Object state comparisons:

——————————

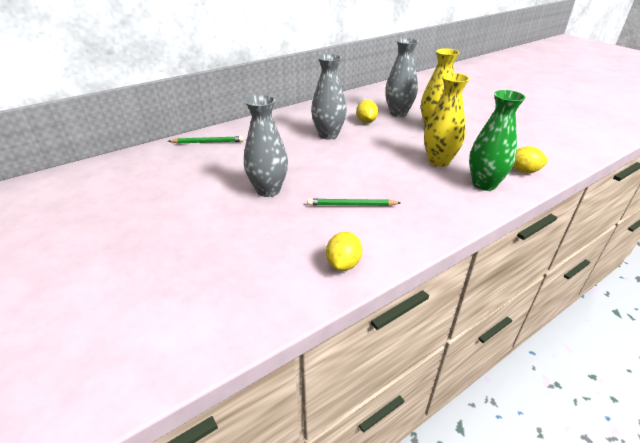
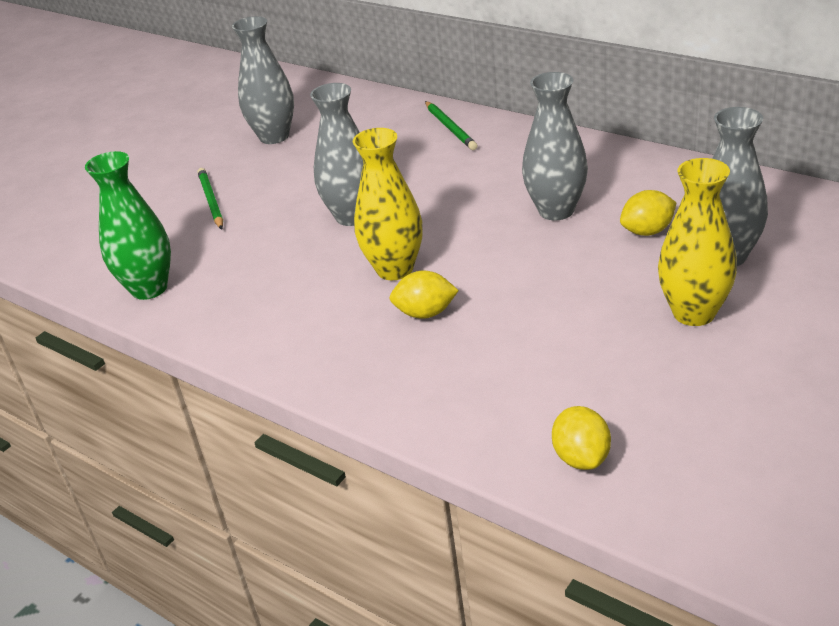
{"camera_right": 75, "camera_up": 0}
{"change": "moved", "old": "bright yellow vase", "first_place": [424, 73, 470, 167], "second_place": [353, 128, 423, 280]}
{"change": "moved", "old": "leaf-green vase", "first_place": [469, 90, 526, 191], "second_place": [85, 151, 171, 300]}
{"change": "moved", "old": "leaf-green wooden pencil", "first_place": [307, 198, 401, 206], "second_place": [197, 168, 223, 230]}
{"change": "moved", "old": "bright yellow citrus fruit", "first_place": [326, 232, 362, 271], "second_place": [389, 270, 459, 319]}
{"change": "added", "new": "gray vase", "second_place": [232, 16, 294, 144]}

——————————

EXERCISE AIM: Please print the records above once more, word for word, omitting all pictures.

YOUR SOLUTION:
{"camera_right": 75, "camera_up": 0}
{"change": "moved", "old": "bright yellow vase", "first_place": [424, 73, 470, 167], "second_place": [353, 128, 423, 280]}
{"change": "moved", "old": "leaf-green vase", "first_place": [469, 90, 526, 191], "second_place": [85, 151, 171, 300]}
{"change": "moved", "old": "leaf-green wooden pencil", "first_place": [307, 198, 401, 206], "second_place": [197, 168, 223, 230]}
{"change": "moved", "old": "bright yellow citrus fruit", "first_place": [326, 232, 362, 271], "second_place": [389, 270, 459, 319]}
{"change": "added", "new": "gray vase", "second_place": [232, 16, 294, 144]}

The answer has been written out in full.